◆ **WHAT IS BEING ASKED**
Write out, word for word, every line from the one where "grey cone C1 level 1 -> none" occurs to the final line of the entries, and nothing beyond them.

TASK INPUTS section start

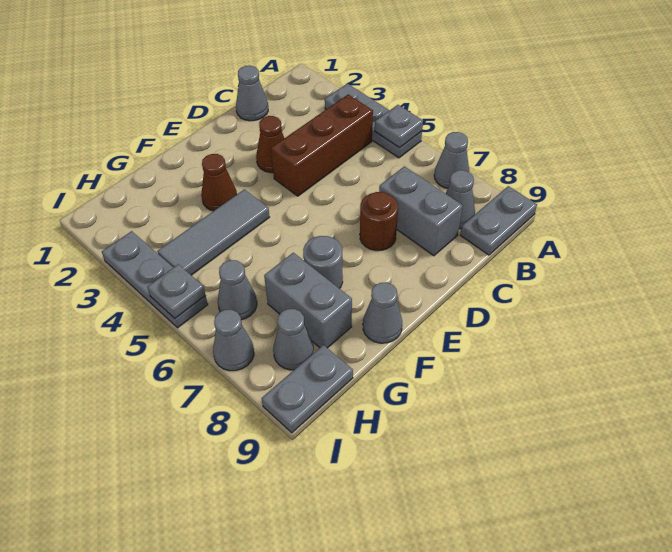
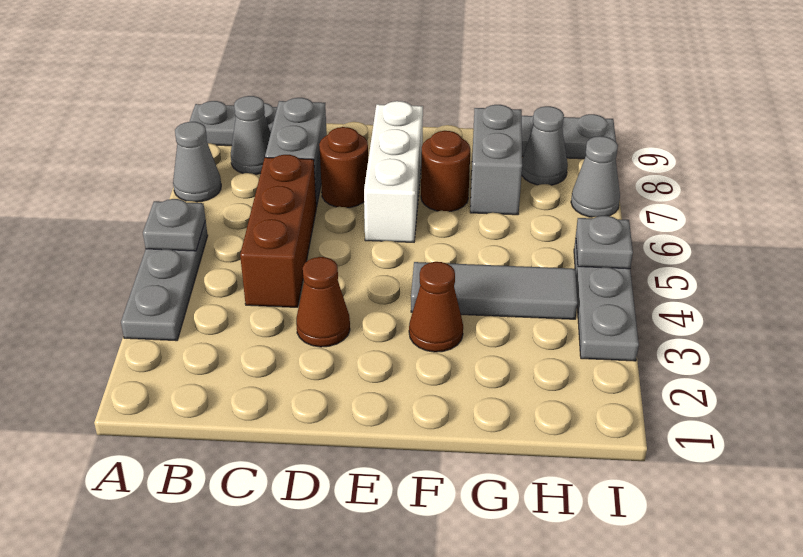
brown brick B4:D4 level 1 -> brown brick C4:C6 level 1
grey cone C1 level 1 -> none
none -> white brick E6:E8 level 1
grey round brick F7 level 1 -> brown round brick F7 level 1
grey cone F9 level 1 -> none
grey cone H6 level 1 -> none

TASK INPUTS section end

◆ **SOLUTION TO THE EXERCISE**
grey cone C1 level 1 -> none
none -> white brick E6:E8 level 1
grey round brick F7 level 1 -> brown round brick F7 level 1
grey cone F9 level 1 -> none
grey cone H6 level 1 -> none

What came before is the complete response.